◆ What is being asked
For this exercise, reproduce each entry below exactly, excluding pictures.

======== Material provided

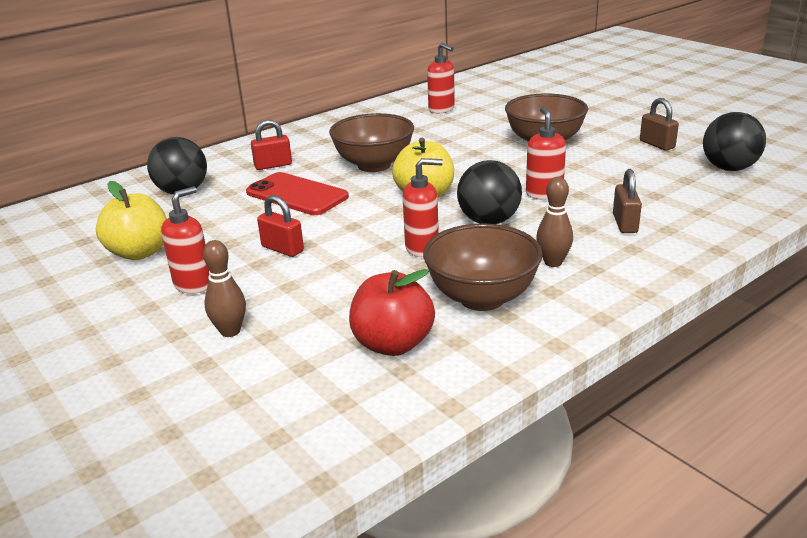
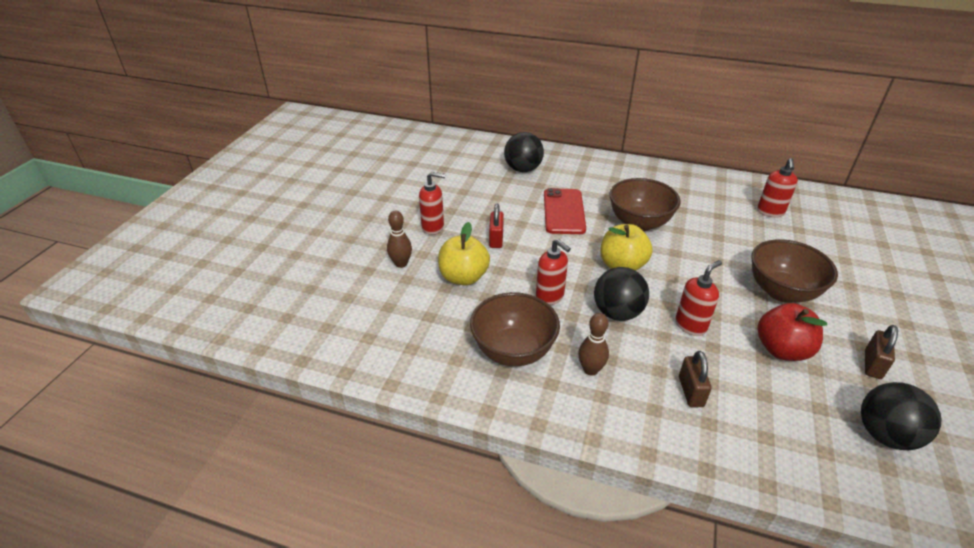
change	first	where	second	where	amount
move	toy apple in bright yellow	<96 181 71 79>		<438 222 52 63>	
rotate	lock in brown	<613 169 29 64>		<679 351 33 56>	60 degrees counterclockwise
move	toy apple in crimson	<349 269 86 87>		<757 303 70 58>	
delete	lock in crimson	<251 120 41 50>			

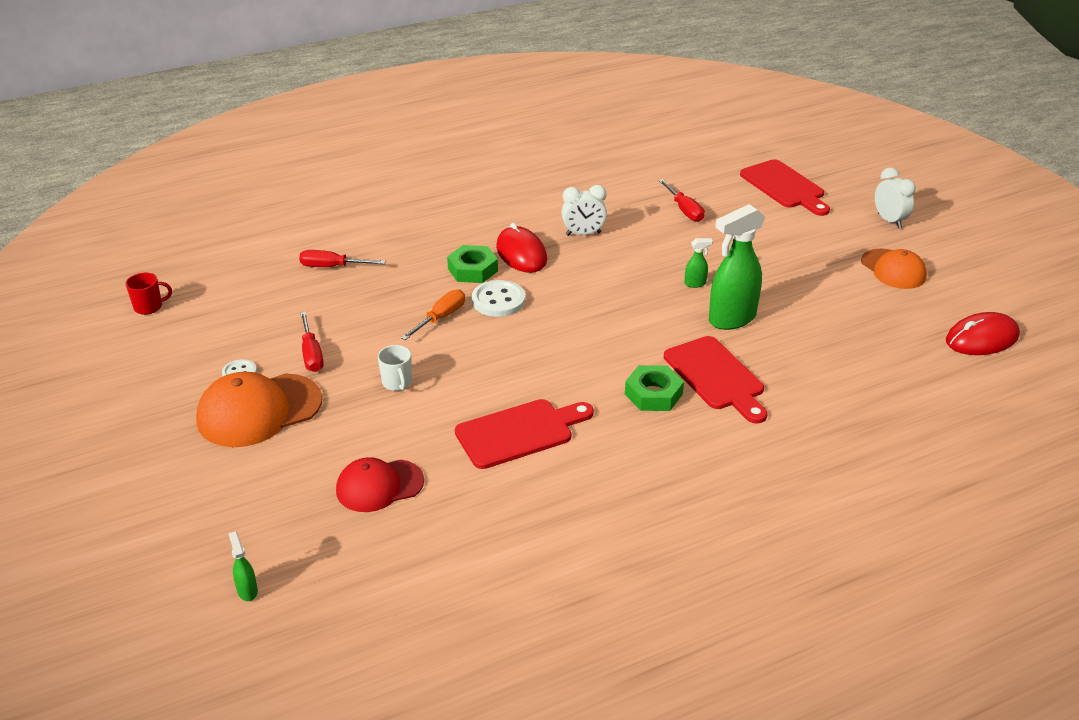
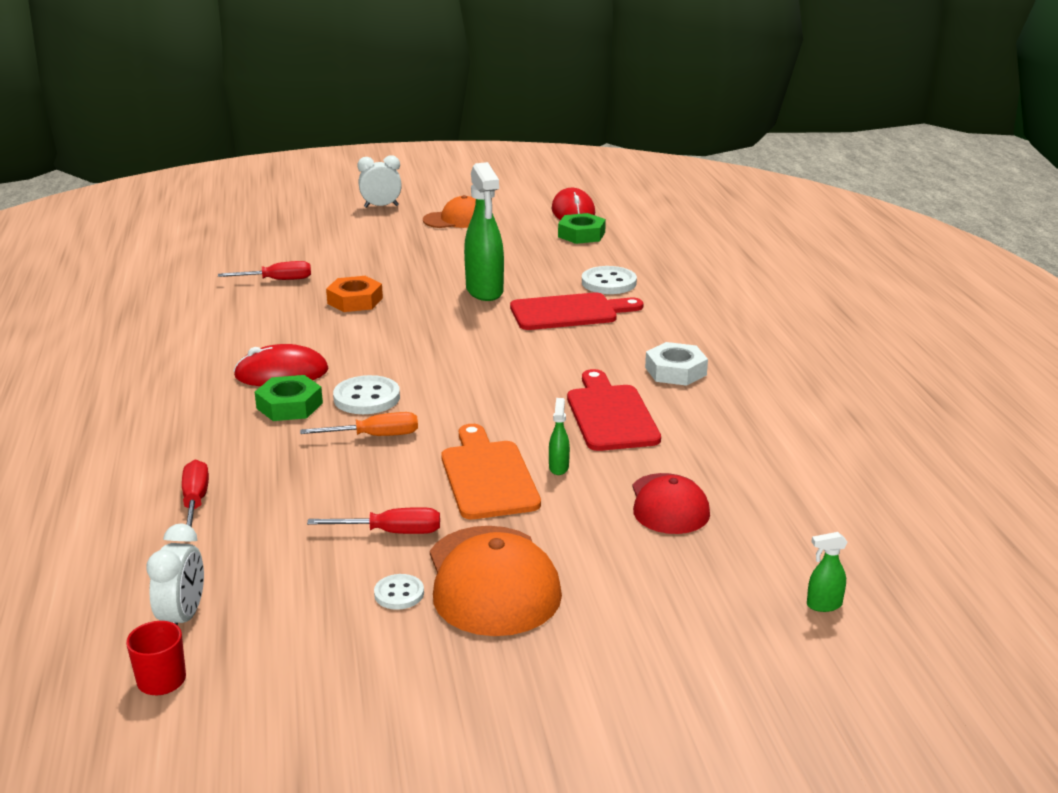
change	first	where	second	where	amount
move	clock in pure white	<561 185 46 51>		<146 523 58 103>	
rotate	screwdriver in crimson	<299 250 87 17>		<182 460 27 67>	150 degrees clockwise
rotate	screwdriver in orange	<401 289 64 51>		<300 412 118 24>	120 degrees clockwise
insert			hex nut in orange	<326 276 57 36>	
replace	coffee mug in pure white	<378 345 34 46>	bread board in orange	<441 424 100 95>	
move	sprayer in leaf-green	<685 238 28 50>		<549 398 21 77>	
move	hex nut in leaf-green	<625 365 59 46>		<558 213 48 31>	
insert			button in pure white	<582 266 55 28>	
insert			hex nut in pure white	<645 342 63 44>	
delete	bread board in crimson	<740 159 90 57>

================

◆ Answer section
change	first	where	second	where	amount
move	toy apple in bright yellow	<96 181 71 79>		<438 222 52 63>	
rotate	lock in brown	<613 169 29 64>		<679 351 33 56>	60 degrees counterclockwise
move	toy apple in crimson	<349 269 86 87>		<757 303 70 58>	
delete	lock in crimson	<251 120 41 50>			

change	first	where	second	where	amount
move	clock in pure white	<561 185 46 51>		<146 523 58 103>	
rotate	screwdriver in crimson	<299 250 87 17>		<182 460 27 67>	150 degrees clockwise
rotate	screwdriver in orange	<401 289 64 51>		<300 412 118 24>	120 degrees clockwise
insert			hex nut in orange	<326 276 57 36>	
replace	coffee mug in pure white	<378 345 34 46>	bread board in orange	<441 424 100 95>	
move	sprayer in leaf-green	<685 238 28 50>		<549 398 21 77>	
move	hex nut in leaf-green	<625 365 59 46>		<558 213 48 31>	
insert			button in pure white	<582 266 55 28>	
insert			hex nut in pure white	<645 342 63 44>	
delete	bread board in crimson	<740 159 90 57>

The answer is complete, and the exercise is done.